**YOUR OBJECTIVE**
Find the line with "camera: 90 degrees left, 15 degrees up" in the entries below. Repeat it, every following line, and the line with "(327, 422) = (518, 288): purple", exactly and with nothing added.

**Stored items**
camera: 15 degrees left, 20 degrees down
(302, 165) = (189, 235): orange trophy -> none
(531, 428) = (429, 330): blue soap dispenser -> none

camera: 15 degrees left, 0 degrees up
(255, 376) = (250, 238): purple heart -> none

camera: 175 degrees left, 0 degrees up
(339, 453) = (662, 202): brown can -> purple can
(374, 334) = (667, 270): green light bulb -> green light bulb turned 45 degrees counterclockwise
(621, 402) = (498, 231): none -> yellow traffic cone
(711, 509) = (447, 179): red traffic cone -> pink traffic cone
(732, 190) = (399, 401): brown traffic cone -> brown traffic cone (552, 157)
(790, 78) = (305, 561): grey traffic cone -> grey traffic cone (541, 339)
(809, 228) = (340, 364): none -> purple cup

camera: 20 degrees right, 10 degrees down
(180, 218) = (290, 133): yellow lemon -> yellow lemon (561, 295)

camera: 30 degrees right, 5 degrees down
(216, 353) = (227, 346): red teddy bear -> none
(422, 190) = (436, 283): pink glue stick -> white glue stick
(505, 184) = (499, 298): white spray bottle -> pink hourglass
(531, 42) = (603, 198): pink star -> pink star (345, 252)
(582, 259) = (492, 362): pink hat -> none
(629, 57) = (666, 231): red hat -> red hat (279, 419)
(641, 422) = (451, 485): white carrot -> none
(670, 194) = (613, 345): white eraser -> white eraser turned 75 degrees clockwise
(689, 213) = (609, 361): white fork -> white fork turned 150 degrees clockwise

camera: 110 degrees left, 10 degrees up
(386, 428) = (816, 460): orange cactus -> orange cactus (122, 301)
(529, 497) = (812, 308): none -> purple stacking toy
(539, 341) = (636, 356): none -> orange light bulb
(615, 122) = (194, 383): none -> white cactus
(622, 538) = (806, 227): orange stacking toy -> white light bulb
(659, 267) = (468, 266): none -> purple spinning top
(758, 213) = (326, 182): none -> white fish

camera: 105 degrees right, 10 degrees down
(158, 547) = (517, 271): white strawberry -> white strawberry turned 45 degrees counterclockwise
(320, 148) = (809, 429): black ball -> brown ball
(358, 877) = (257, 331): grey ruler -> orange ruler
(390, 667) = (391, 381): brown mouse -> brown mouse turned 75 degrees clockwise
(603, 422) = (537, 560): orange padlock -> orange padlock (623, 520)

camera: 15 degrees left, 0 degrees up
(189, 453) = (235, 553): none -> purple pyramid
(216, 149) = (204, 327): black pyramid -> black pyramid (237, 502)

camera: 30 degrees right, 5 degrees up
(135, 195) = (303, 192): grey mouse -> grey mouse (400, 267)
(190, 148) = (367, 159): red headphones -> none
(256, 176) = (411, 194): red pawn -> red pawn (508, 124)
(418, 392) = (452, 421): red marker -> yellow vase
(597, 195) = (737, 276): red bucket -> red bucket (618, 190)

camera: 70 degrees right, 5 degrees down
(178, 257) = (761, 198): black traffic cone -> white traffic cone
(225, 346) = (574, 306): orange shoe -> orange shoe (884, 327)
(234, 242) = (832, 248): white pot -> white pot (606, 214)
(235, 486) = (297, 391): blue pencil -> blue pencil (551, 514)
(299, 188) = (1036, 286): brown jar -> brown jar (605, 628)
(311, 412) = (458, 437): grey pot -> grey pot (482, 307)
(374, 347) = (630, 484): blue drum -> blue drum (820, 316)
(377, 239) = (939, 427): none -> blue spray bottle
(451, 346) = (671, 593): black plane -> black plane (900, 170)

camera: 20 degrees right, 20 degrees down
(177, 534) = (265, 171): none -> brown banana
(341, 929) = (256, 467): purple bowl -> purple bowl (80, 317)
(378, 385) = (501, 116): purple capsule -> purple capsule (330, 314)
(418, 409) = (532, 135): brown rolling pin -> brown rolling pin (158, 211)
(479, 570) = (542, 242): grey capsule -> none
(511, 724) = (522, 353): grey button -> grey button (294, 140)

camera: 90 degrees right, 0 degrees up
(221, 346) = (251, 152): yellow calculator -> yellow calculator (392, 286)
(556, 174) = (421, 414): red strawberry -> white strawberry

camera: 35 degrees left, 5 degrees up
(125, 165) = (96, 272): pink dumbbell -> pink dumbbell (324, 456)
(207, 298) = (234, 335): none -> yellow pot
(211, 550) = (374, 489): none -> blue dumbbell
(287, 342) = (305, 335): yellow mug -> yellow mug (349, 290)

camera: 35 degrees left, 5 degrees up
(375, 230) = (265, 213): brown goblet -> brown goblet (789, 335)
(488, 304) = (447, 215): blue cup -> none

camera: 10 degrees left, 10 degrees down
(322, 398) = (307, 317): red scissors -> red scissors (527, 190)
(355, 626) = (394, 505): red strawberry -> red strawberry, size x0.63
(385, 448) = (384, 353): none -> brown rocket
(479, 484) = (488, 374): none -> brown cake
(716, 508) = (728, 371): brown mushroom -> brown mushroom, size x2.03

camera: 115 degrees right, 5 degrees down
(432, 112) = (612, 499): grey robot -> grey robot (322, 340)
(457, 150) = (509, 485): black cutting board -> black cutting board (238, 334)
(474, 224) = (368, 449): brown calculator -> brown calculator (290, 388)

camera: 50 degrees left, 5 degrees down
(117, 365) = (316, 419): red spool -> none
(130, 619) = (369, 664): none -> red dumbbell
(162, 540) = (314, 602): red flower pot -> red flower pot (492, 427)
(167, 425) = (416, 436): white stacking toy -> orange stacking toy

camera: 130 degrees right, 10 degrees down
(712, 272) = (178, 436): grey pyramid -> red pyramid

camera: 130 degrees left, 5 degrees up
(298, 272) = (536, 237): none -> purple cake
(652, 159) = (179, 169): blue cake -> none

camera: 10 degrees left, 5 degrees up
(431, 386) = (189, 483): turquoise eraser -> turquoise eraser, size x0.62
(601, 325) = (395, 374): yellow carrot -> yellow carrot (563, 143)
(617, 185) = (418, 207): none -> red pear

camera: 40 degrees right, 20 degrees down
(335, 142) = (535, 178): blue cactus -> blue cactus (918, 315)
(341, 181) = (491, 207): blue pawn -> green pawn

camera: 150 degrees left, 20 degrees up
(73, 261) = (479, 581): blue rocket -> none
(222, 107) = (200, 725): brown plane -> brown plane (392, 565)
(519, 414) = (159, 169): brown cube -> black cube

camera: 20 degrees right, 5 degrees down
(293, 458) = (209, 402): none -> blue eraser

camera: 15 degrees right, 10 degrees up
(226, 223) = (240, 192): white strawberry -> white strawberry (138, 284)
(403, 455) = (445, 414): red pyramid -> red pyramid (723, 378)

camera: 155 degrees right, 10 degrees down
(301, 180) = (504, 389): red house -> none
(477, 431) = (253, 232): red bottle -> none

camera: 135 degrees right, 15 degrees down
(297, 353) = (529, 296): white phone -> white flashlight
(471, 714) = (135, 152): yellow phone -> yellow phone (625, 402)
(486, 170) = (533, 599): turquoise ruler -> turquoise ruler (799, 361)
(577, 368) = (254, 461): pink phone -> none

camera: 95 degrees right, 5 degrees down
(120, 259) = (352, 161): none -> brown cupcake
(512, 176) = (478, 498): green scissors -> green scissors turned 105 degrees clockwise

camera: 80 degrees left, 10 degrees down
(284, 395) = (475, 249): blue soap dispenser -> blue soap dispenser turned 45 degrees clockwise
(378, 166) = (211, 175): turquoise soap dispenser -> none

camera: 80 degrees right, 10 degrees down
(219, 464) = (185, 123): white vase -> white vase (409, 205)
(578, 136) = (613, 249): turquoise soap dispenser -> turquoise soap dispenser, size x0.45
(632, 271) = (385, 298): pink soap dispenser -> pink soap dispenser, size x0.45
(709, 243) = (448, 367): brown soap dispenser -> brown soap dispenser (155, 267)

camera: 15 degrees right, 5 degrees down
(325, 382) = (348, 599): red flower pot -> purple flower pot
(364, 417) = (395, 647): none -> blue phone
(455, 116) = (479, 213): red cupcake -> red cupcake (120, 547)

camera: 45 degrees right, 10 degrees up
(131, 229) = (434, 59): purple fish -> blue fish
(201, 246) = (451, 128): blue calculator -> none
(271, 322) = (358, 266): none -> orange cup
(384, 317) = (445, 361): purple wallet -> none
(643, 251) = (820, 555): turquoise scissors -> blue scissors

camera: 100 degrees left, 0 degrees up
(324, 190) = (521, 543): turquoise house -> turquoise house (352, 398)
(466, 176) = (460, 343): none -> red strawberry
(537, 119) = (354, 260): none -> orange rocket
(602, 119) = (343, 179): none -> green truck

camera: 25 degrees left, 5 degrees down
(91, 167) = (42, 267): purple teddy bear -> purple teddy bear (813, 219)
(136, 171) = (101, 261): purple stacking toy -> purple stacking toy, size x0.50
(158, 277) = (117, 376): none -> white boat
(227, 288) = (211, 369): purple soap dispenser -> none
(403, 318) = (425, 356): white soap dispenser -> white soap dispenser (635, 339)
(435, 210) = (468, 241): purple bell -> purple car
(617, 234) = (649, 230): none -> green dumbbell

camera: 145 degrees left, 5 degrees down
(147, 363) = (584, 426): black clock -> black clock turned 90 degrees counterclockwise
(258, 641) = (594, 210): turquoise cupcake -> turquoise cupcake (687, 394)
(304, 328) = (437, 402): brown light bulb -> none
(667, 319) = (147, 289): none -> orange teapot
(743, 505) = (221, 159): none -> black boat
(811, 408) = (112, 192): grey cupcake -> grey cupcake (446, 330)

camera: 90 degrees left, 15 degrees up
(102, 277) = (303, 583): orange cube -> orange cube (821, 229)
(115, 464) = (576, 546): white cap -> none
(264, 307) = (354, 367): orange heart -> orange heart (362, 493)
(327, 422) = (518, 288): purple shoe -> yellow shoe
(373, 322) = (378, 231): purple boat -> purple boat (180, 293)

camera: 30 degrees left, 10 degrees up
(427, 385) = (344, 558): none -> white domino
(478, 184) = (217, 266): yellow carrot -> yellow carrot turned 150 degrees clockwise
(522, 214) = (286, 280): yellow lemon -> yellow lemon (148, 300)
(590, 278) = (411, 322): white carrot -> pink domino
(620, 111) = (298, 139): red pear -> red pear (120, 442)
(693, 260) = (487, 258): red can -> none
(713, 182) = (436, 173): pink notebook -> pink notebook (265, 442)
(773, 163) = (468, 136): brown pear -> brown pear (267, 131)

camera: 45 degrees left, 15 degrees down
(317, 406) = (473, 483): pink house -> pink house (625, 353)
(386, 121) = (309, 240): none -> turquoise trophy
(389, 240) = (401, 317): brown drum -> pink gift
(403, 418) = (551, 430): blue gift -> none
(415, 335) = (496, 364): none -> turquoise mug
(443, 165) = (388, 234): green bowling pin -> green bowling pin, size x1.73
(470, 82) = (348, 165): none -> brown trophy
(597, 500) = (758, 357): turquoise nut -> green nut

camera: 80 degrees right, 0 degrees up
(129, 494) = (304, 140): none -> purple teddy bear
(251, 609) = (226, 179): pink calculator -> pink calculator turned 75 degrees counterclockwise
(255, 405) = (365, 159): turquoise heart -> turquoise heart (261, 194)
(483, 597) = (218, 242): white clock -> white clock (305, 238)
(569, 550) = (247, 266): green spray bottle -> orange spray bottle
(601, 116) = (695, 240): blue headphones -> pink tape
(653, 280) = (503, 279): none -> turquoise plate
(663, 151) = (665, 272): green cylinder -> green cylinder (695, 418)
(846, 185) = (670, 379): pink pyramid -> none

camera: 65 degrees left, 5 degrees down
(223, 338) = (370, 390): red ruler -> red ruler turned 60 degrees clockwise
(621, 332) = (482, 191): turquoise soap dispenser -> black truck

**OUTPUT FOR THIS TASK**
camera: 90 degrees left, 15 degrees up
(102, 277) = (303, 583): orange cube -> orange cube (821, 229)
(115, 464) = (576, 546): white cap -> none
(264, 307) = (354, 367): orange heart -> orange heart (362, 493)
(327, 422) = (518, 288): purple shoe -> yellow shoe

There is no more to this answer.